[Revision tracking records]
·····

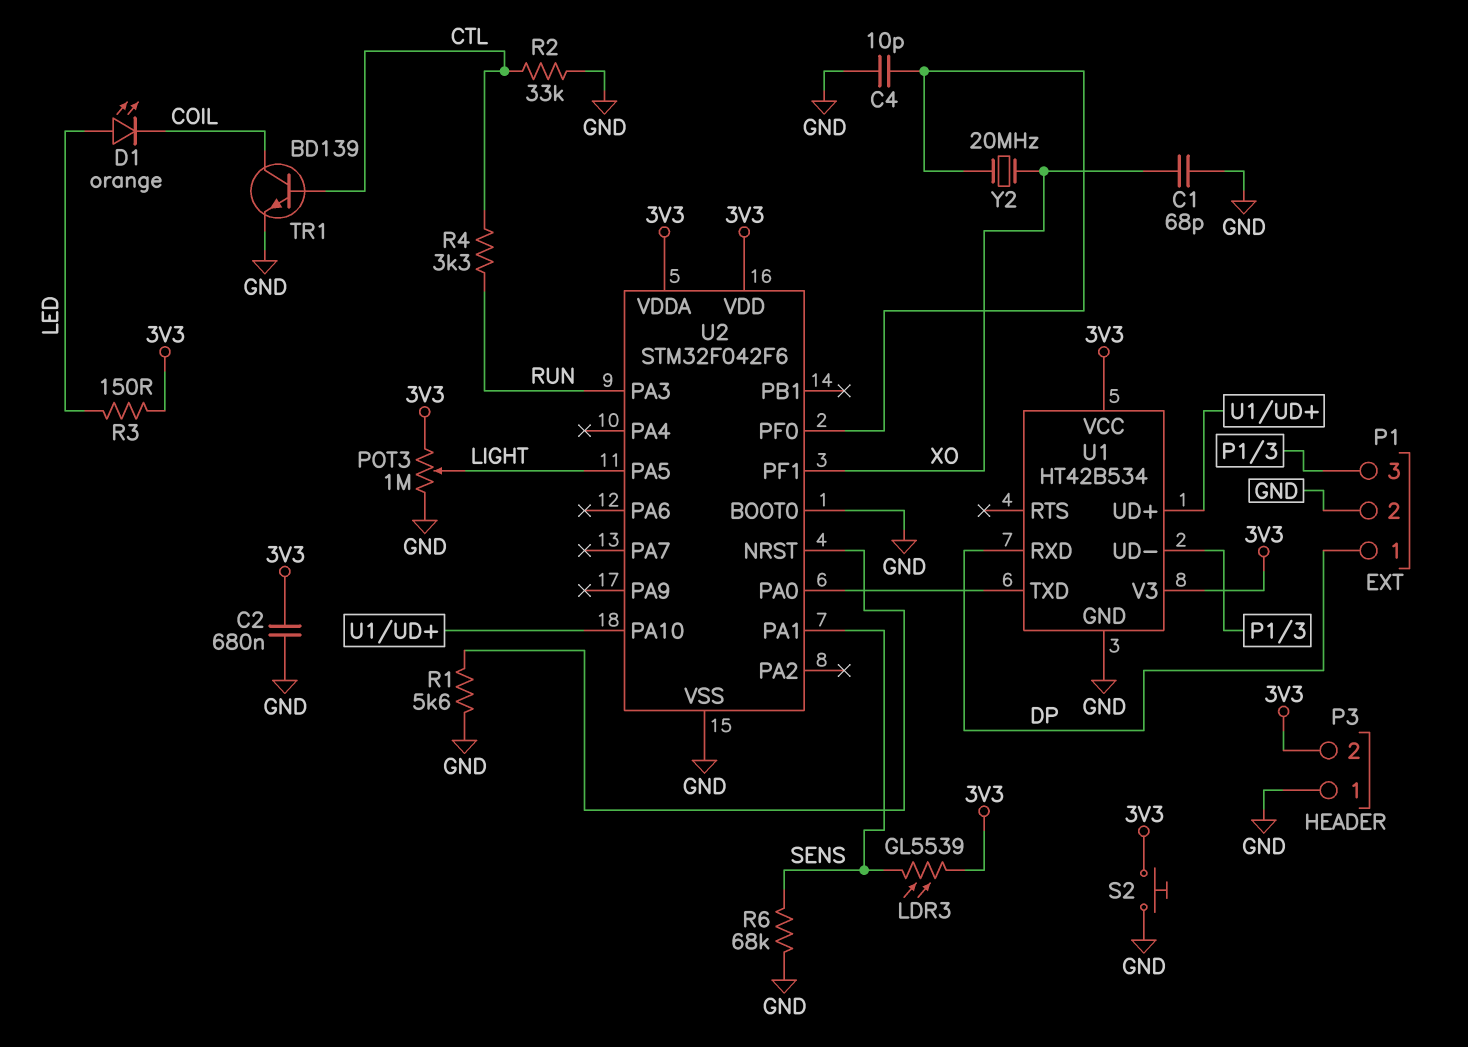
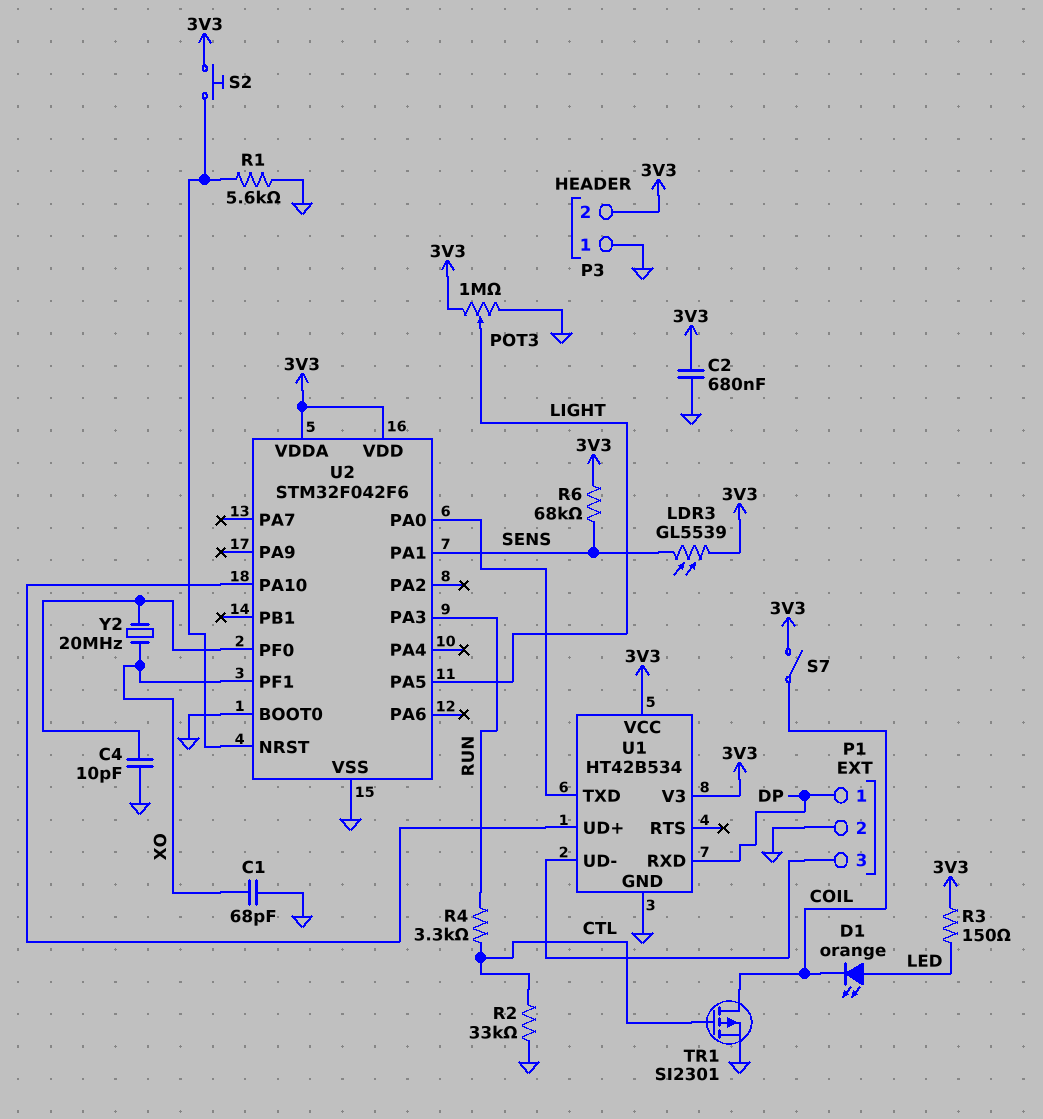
R6: 68k (GND, SENS) -> 68k (3V3, SENS)
S2: button (3V3, GND) -> button (3V3, U2/NRST)
S7: none -> switch (3V3, COIL)
TR1: NPN BD139 (B CTL, C COIL, E GND) -> PMOS SI2301 (G CTL, D COIL, S GND)

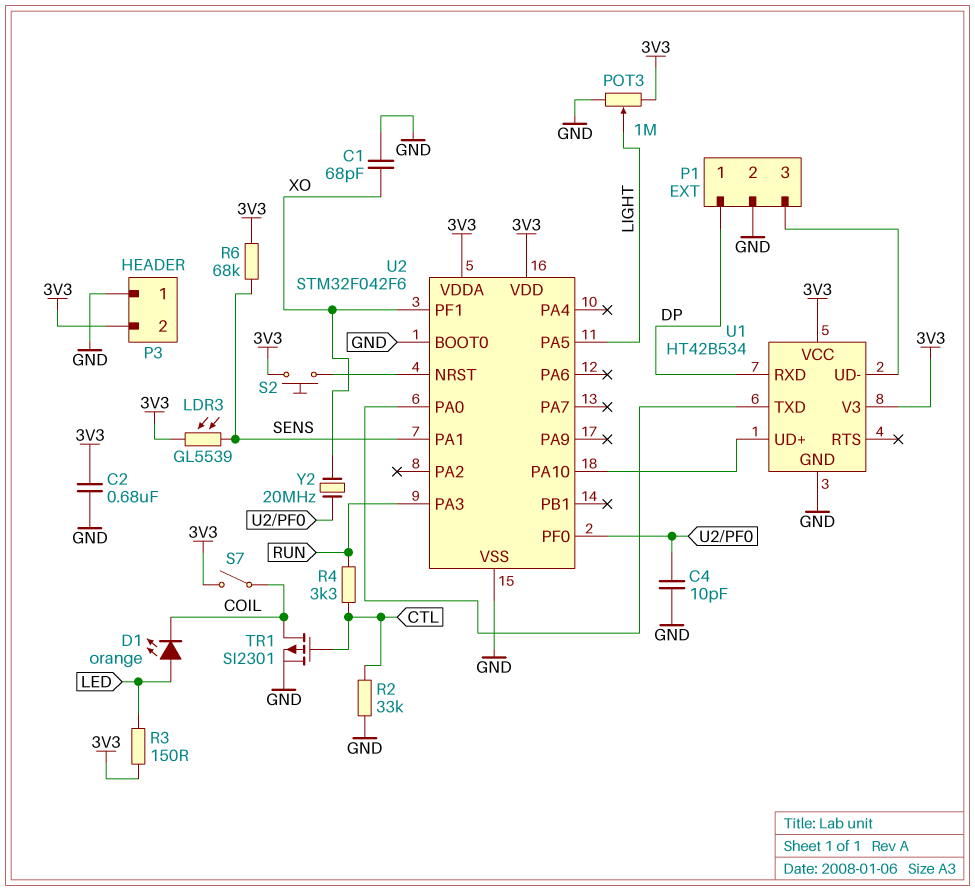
R1: 5.6k (GND, U2/NRST) -> none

·····

WHAT IS NEEDED
For every entry above, write it out exactly and remove any image.

ANSWER FOR THIS EXERCISE
R6: 68k (GND, SENS) -> 68k (3V3, SENS)
S2: button (3V3, GND) -> button (3V3, U2/NRST)
S7: none -> switch (3V3, COIL)
TR1: NPN BD139 (B CTL, C COIL, E GND) -> PMOS SI2301 (G CTL, D COIL, S GND)

R1: 5.6k (GND, U2/NRST) -> none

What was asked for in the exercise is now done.